> _What the task asks_: Would you please transcribe the listing exactly, with no images?

> _Information_:
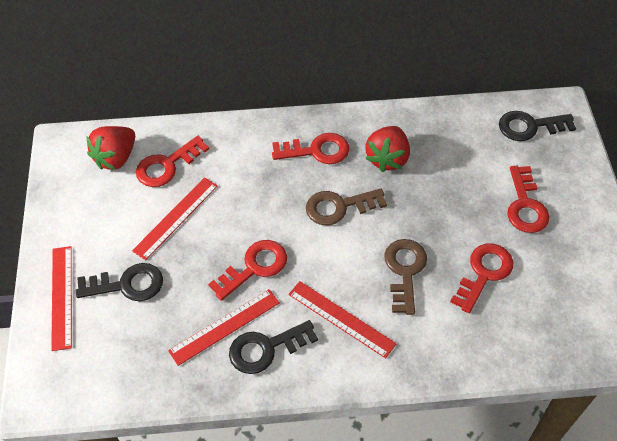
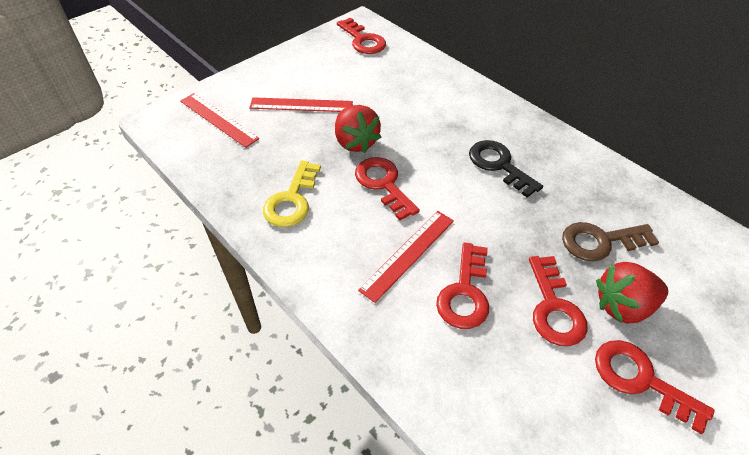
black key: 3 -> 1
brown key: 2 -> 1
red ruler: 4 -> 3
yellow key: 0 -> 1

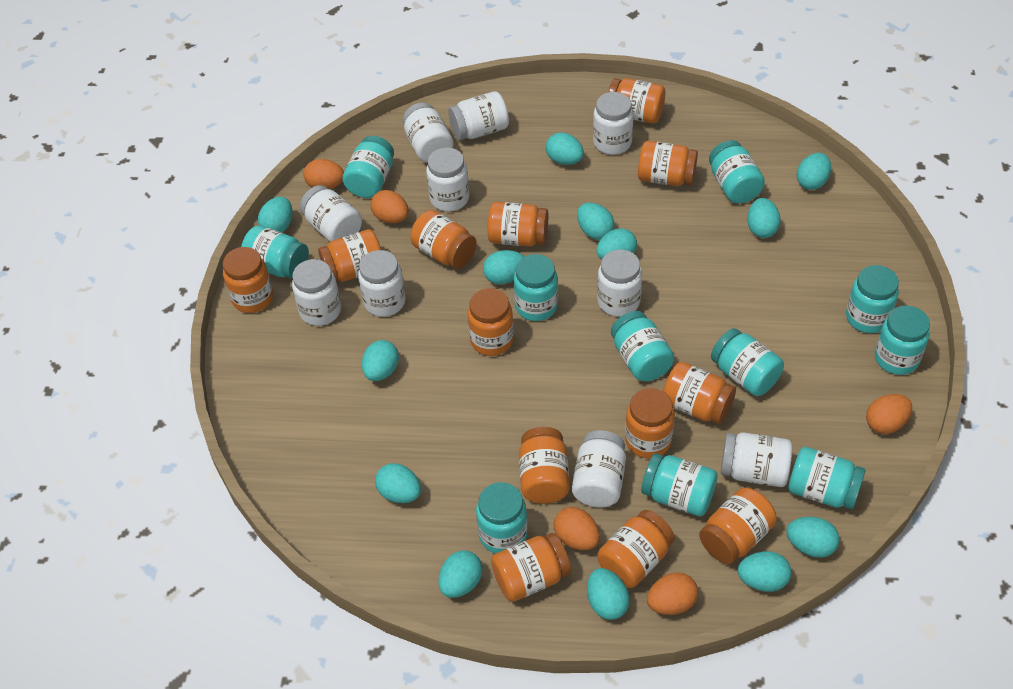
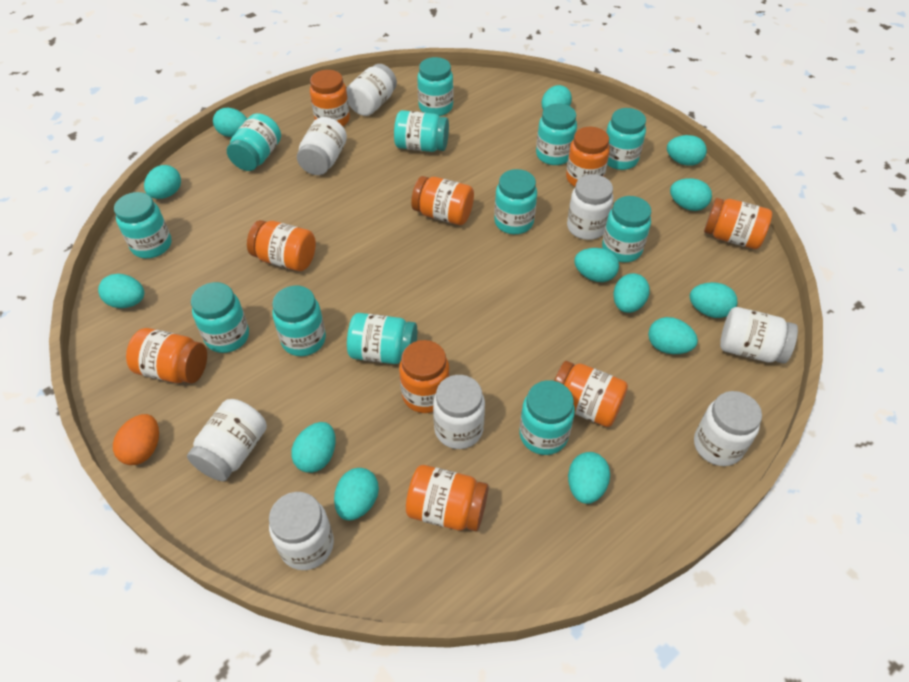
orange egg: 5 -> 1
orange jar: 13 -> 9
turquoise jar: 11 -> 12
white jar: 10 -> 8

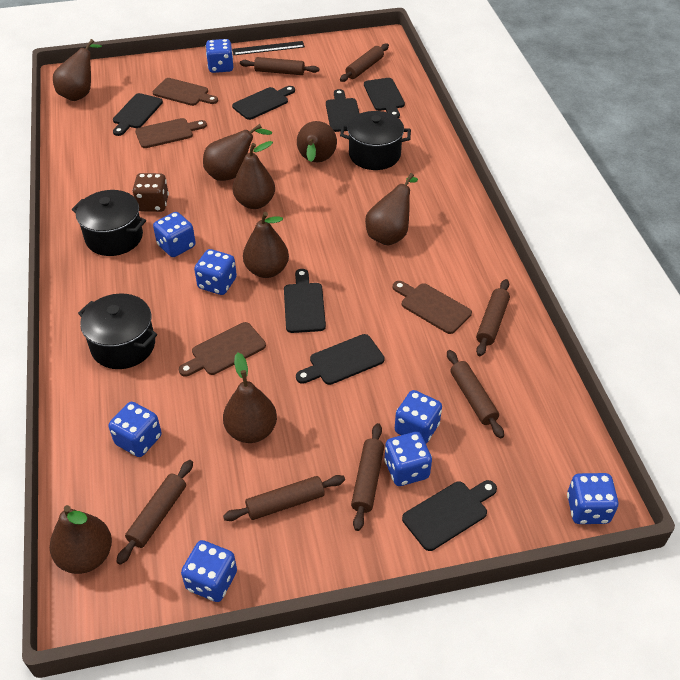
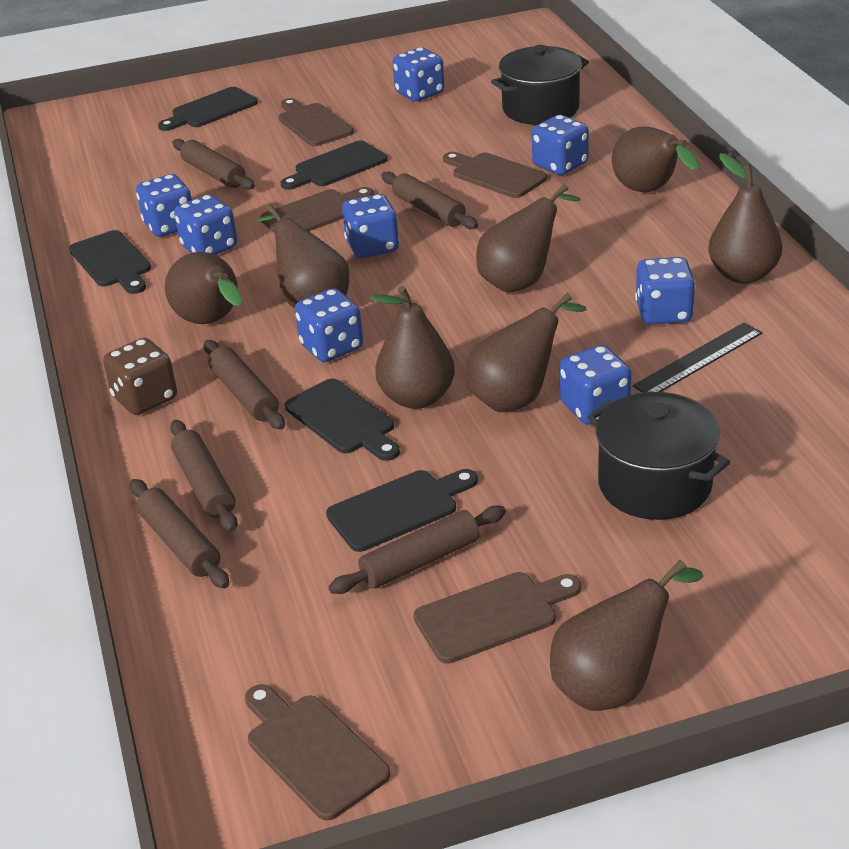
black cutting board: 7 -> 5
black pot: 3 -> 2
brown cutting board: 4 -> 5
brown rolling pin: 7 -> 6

> _Solution for this task_:
black key: 3 -> 1
brown key: 2 -> 1
red ruler: 4 -> 3
yellow key: 0 -> 1

orange egg: 5 -> 1
orange jar: 13 -> 9
turquoise jar: 11 -> 12
white jar: 10 -> 8

black cutting board: 7 -> 5
black pot: 3 -> 2
brown cutting board: 4 -> 5
brown rolling pin: 7 -> 6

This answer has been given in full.